→ Instructions for the task: Pick out every line in the records that contains the string "autoBeamOff", and copy each one. Match the case exactly.

→ Records from a data source:
* * *
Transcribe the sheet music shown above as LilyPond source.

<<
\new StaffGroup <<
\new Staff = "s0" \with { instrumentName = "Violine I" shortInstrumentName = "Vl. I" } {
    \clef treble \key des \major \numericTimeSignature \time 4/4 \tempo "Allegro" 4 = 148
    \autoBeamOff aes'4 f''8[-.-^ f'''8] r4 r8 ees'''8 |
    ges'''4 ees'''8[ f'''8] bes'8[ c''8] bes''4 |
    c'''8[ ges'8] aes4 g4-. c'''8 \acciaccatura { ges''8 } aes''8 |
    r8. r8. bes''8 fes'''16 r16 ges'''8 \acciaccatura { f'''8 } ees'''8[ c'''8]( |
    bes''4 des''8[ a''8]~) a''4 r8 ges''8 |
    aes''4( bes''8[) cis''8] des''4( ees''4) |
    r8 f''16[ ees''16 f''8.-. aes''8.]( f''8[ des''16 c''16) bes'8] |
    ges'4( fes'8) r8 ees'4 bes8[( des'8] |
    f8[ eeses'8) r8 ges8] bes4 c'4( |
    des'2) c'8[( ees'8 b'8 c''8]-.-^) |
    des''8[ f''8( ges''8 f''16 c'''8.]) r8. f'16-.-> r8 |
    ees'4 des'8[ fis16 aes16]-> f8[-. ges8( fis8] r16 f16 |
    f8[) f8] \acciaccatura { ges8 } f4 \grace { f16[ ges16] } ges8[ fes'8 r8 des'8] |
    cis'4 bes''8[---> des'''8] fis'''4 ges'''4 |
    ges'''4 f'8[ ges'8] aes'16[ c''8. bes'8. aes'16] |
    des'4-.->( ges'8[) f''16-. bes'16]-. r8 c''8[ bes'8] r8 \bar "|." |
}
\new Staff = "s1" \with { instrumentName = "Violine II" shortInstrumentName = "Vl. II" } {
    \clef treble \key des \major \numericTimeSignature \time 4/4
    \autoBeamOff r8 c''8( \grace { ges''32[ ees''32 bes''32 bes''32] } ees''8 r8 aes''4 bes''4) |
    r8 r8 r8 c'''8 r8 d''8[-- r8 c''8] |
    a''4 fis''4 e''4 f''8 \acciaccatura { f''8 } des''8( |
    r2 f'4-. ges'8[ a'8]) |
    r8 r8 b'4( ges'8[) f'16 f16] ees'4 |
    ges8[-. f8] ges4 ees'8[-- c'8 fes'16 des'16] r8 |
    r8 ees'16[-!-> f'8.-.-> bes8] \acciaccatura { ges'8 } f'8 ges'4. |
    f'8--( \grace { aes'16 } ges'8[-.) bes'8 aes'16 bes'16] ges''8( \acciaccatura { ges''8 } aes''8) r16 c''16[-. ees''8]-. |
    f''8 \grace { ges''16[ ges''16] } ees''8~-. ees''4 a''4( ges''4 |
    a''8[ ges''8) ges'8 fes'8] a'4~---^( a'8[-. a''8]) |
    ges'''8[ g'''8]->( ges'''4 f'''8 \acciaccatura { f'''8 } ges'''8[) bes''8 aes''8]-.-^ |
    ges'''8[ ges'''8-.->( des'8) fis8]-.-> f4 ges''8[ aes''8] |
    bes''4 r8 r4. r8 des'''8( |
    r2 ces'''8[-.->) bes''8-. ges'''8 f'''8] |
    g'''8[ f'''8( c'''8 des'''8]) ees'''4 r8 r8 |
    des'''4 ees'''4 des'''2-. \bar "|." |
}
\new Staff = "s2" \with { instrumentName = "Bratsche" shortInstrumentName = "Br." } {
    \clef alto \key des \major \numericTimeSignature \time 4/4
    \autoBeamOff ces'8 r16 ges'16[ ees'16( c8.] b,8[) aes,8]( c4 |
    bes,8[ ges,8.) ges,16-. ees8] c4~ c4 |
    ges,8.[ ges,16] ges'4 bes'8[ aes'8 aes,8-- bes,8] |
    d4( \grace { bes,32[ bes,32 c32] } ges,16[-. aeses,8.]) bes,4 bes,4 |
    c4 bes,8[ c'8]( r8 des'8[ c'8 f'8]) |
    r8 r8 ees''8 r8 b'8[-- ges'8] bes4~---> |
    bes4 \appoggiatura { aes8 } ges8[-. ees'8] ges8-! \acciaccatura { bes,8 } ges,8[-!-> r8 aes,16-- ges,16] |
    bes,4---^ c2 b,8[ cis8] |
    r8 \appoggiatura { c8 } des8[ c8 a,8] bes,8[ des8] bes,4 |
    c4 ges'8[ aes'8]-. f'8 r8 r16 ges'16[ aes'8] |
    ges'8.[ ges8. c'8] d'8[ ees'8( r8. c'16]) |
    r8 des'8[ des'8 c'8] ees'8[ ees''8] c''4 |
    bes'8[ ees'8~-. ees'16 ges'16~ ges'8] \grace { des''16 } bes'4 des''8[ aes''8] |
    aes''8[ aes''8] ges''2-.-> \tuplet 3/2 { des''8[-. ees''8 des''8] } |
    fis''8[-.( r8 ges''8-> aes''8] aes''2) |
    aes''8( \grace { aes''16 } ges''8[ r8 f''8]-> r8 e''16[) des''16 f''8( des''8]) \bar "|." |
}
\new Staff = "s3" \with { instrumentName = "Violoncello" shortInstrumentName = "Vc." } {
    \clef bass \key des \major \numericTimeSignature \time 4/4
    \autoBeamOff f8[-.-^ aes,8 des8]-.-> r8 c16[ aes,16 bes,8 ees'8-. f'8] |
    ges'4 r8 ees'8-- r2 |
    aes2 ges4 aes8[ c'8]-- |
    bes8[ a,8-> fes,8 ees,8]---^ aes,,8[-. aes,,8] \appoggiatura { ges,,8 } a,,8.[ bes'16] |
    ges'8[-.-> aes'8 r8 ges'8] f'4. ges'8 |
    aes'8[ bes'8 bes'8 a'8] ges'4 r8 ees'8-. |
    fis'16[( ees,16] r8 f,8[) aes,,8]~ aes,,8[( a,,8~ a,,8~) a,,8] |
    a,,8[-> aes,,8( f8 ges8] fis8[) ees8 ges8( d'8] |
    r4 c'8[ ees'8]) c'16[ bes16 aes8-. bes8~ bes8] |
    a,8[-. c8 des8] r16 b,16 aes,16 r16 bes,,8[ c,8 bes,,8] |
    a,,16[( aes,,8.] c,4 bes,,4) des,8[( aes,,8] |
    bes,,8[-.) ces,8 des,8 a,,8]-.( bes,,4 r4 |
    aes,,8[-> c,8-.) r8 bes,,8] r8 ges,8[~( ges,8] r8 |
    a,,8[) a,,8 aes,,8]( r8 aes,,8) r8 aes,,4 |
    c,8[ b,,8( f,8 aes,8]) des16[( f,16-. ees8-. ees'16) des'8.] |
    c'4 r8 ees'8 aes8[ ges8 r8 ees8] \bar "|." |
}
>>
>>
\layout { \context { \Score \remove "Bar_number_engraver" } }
* * *
→ Response to the exercise:
    \autoBeamOff aes'4 f''8[-.-^ f'''8] r4 r8 ees'''8 |
    \autoBeamOff r8 c''8( \grace { ges''32[ ees''32 bes''32 bes''32] } ees''8 r8 aes''4 bes''4) |
    \autoBeamOff ces'8 r16 ges'16[ ees'16( c8.] b,8[) aes,8]( c4 |
    \autoBeamOff f8[-.-^ aes,8 des8]-.-> r8 c16[ aes,16 bes,8 ees'8-. f'8] |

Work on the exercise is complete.